> [Records for this exercise]

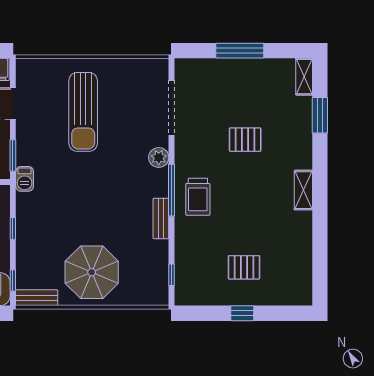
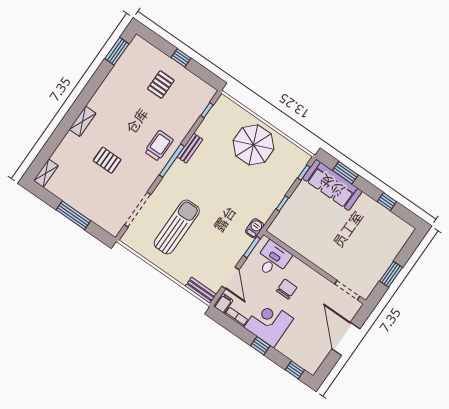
sun lounger: (83, 112) -> (177, 227), moved
window: (320, 115) -> (117, 51), moved
plant: (159, 157) -> (166, 185), removed
shelving: (303, 190) -> (83, 121), moved
pallet: (244, 267) -> (161, 85), turned 90
bench: (37, 298) -> (201, 290), moved

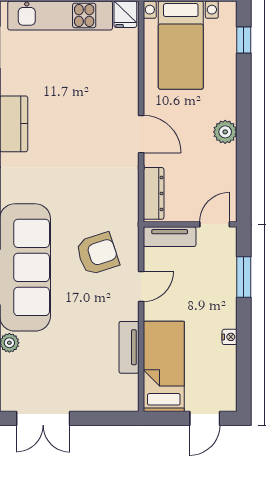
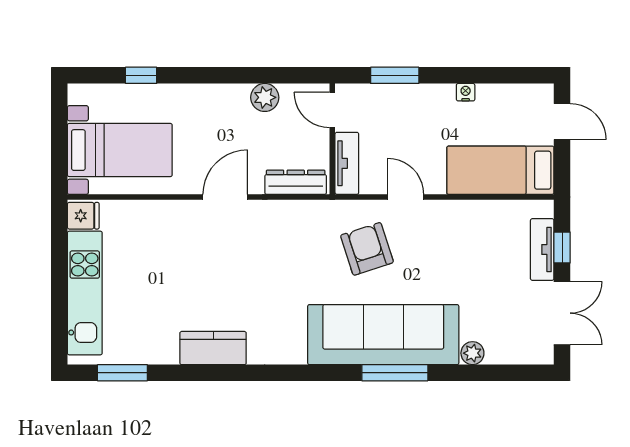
window: (244, 40) -> (141, 75), moved
plant: (225, 132) -> (265, 97), moved
tv unit: (129, 347) -> (542, 250), moved, turned 90
window: (99, 418) -> (562, 247), added

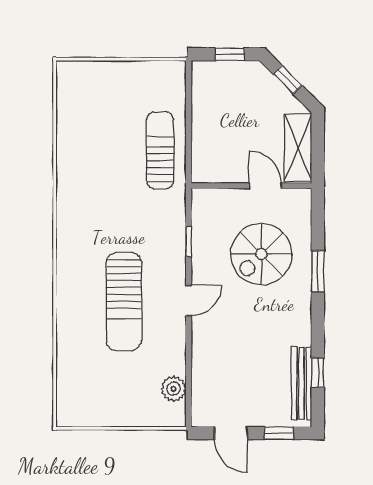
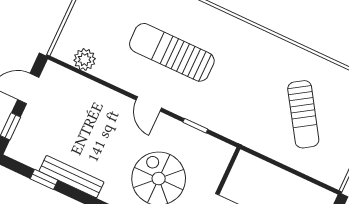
sun lounger: (160, 150) -> (303, 114), moved, turned 57
bench: (302, 383) -> (72, 177), moved

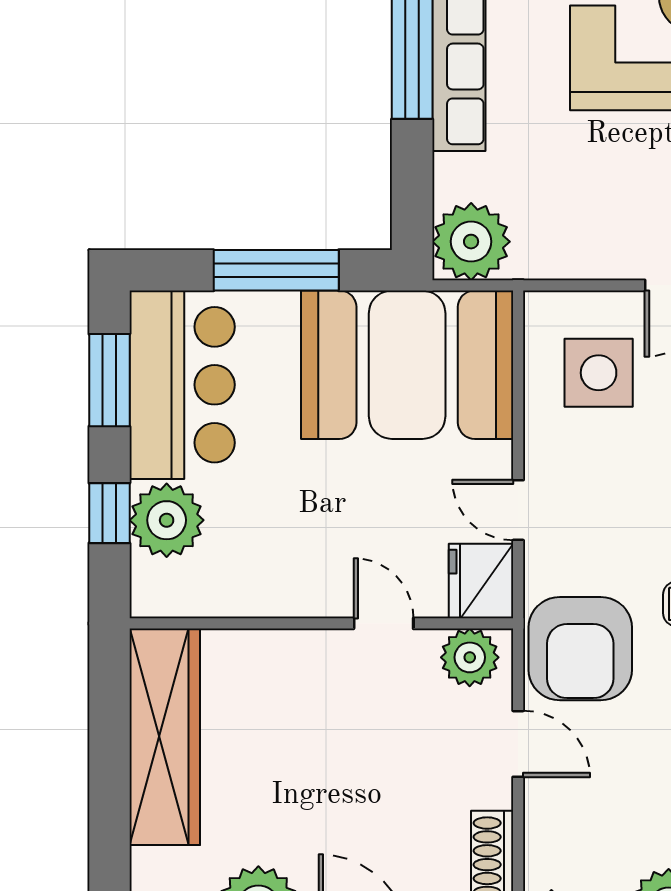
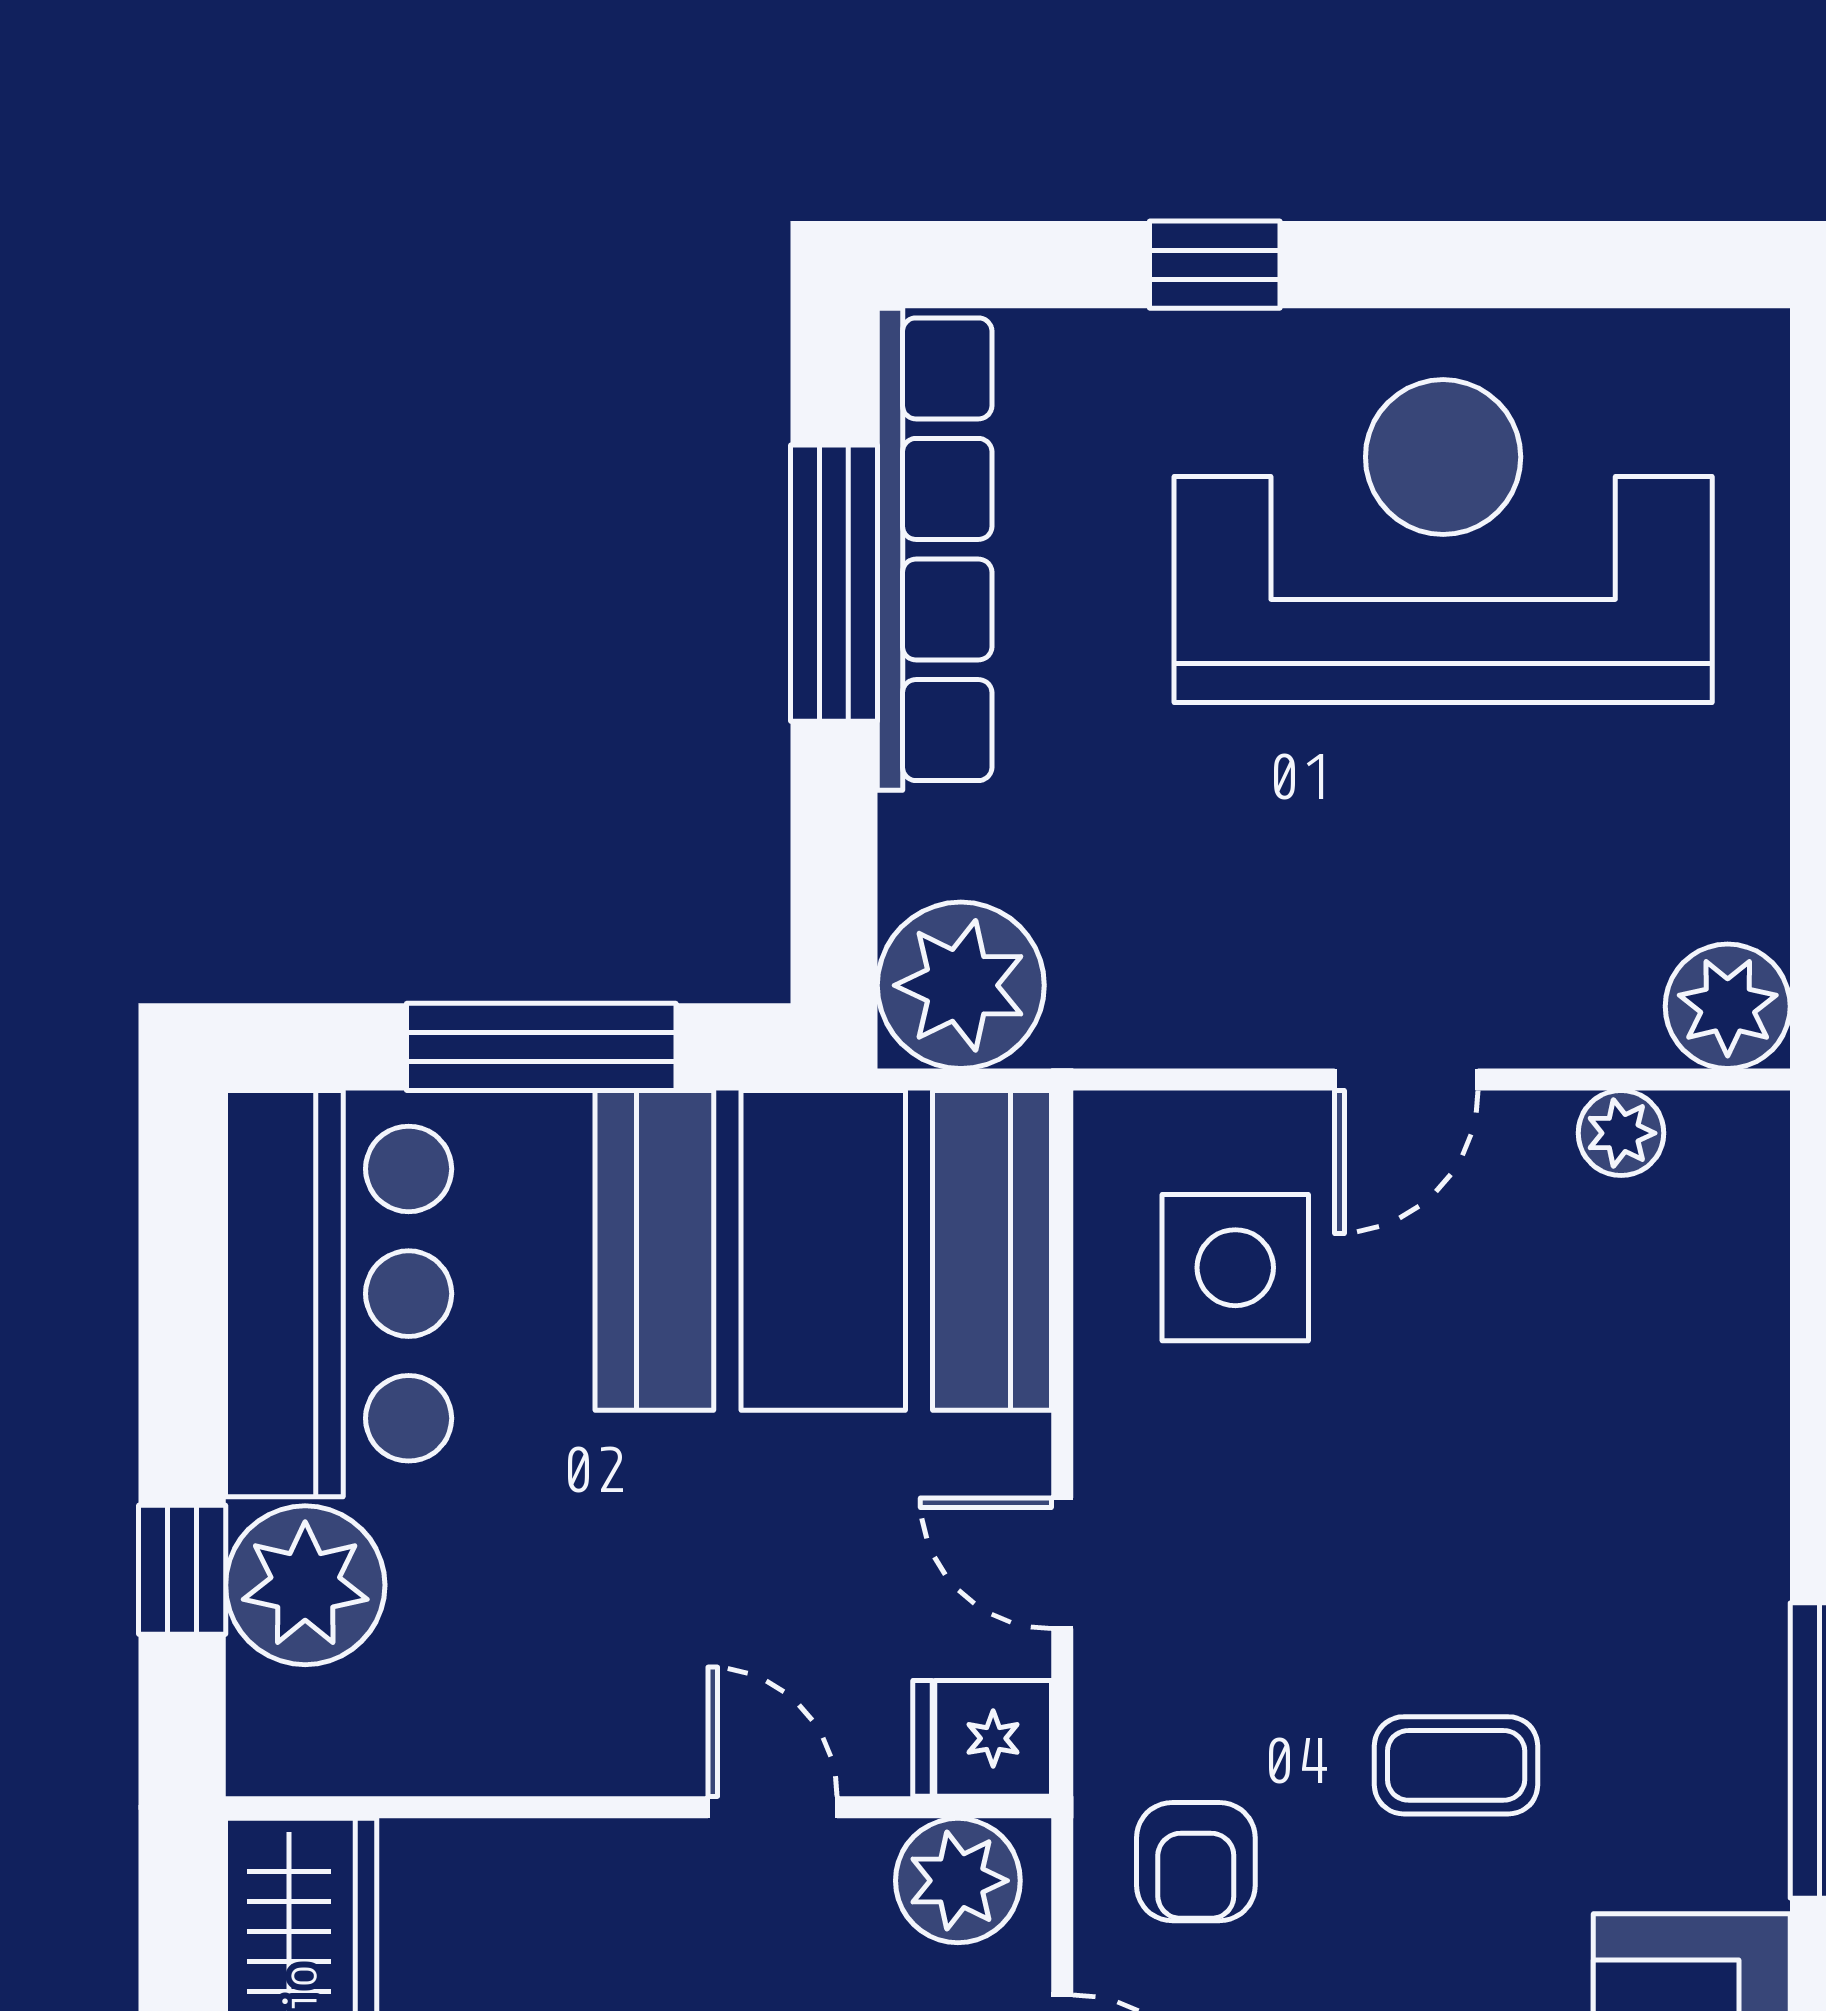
window: (109, 380) -> (182, 1284), removed
fridge: (481, 581) -> (982, 1738), width x0.72
armchair: (580, 649) -> (1196, 1862), width x0.53, depth x0.53

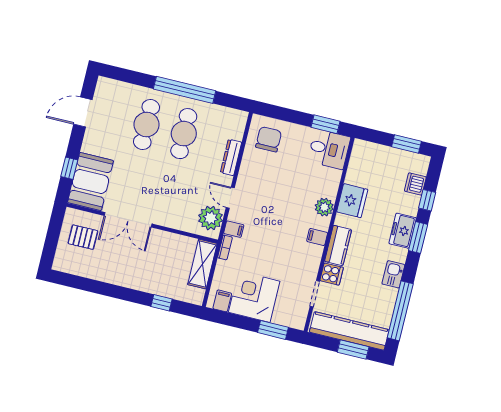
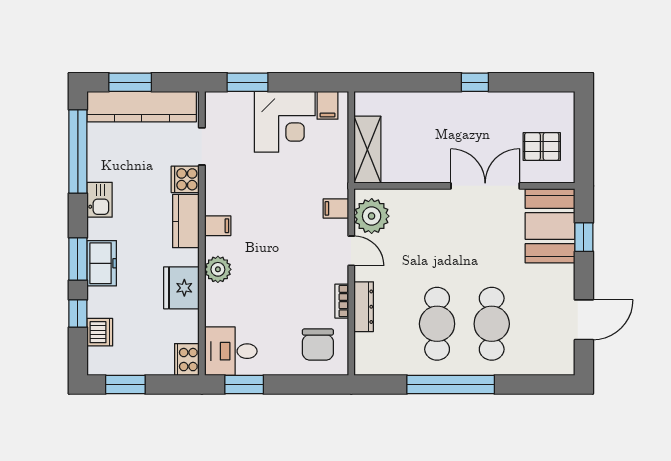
cooker: (360, 151) -> (187, 360), added
bookcase: (225, 247) -> (342, 301), moved
window: (161, 303) -> (475, 82), moved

> [Task directions]
All lines that hold the word "added" should be copied from the data.

> [Response to the task]
window: (99, 418) -> (562, 247), added
cooker: (360, 151) -> (187, 360), added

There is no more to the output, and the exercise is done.